From the entries below, transcribe exactly the lines between the line holding "List objects with" and the line holding "What can you", inclusive; skip all other lines.

───── Information shown

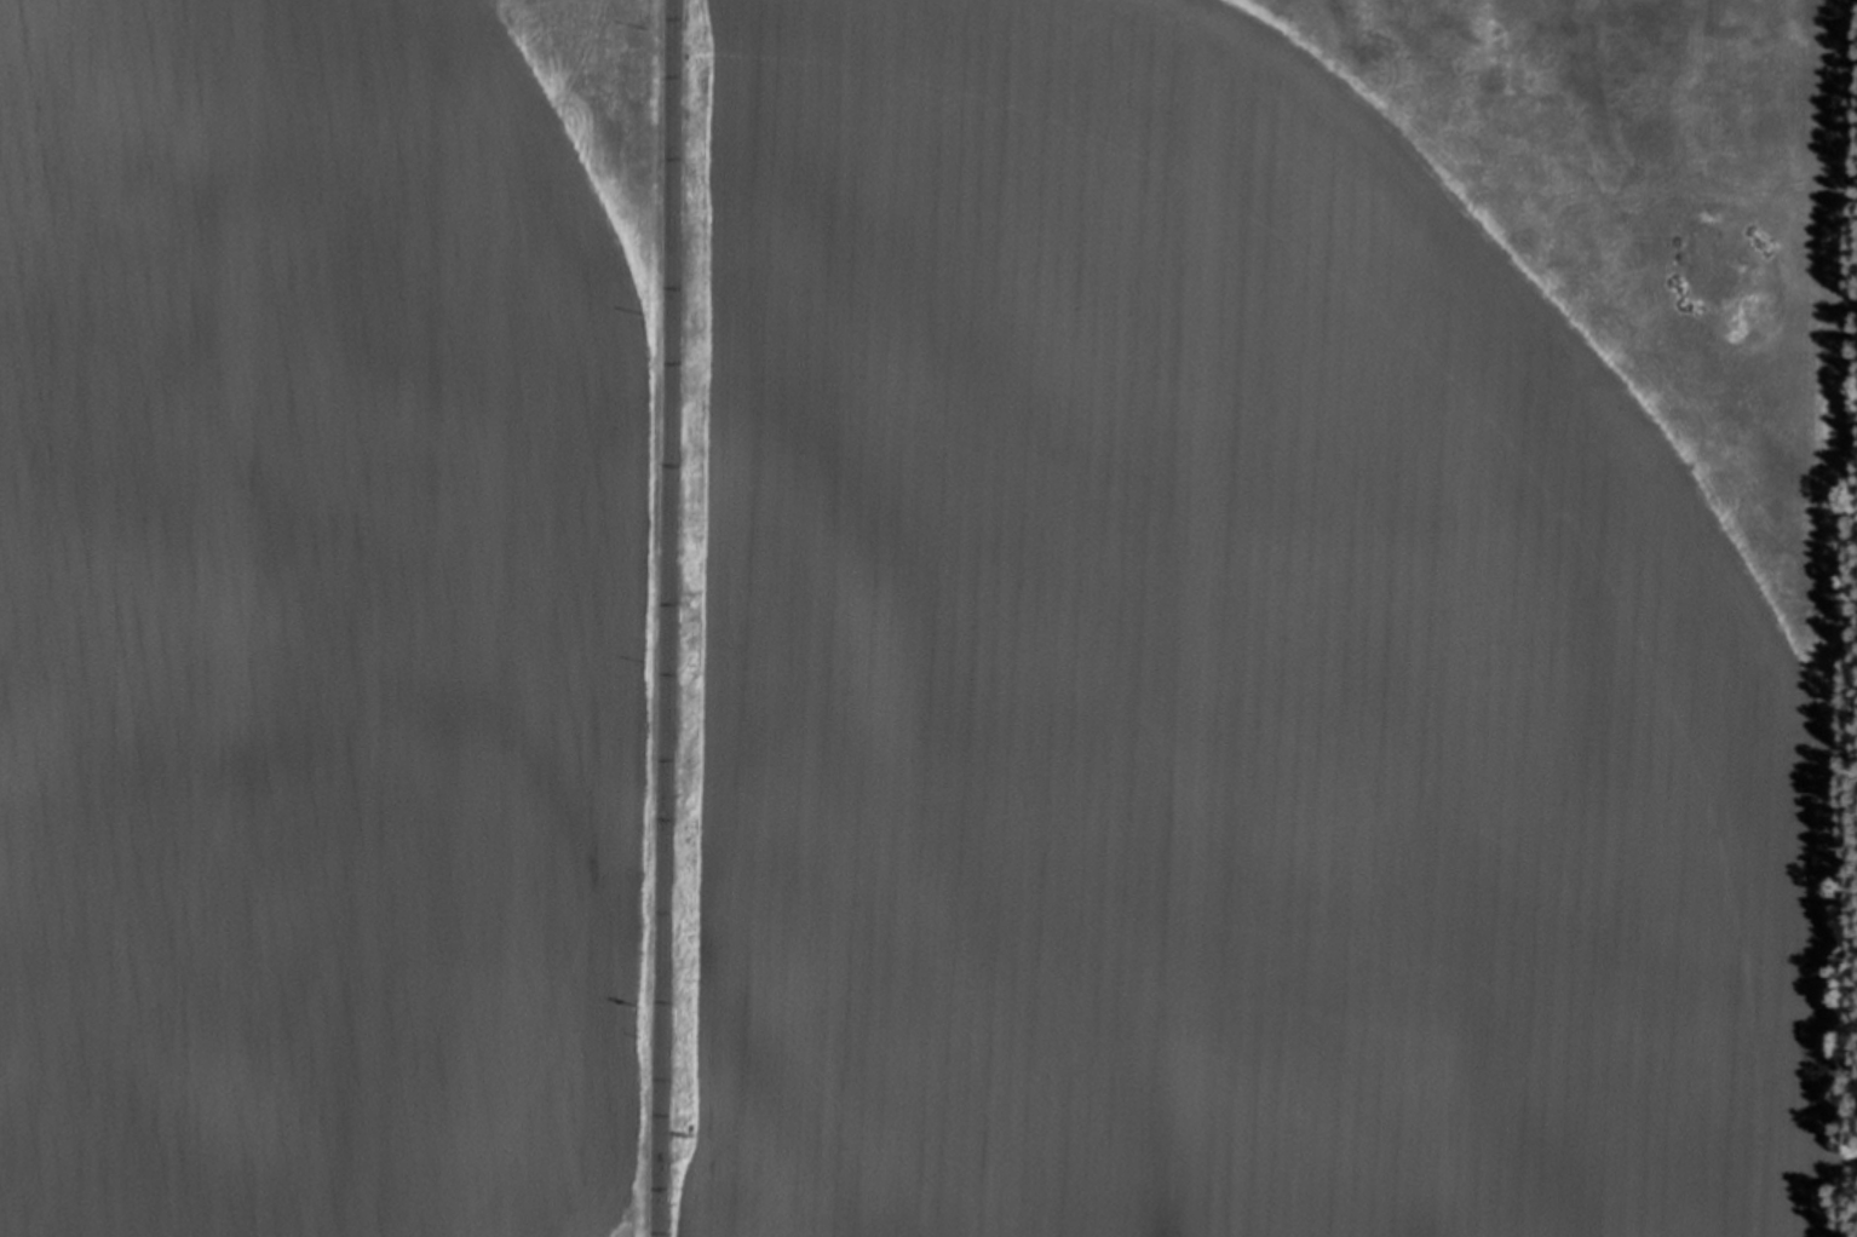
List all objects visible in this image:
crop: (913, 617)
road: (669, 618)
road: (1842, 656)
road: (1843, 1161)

──────────
───── Information shown

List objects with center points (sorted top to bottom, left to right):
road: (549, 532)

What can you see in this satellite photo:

──────────
───── Information shown

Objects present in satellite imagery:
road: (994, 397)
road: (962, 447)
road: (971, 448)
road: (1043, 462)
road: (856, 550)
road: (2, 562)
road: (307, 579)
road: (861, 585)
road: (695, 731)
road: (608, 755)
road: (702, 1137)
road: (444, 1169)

──────────

Answer for the task –
List objects with center points (sorted top to bottom, left to right):
road: (549, 532)

What can you see in this satellite photo:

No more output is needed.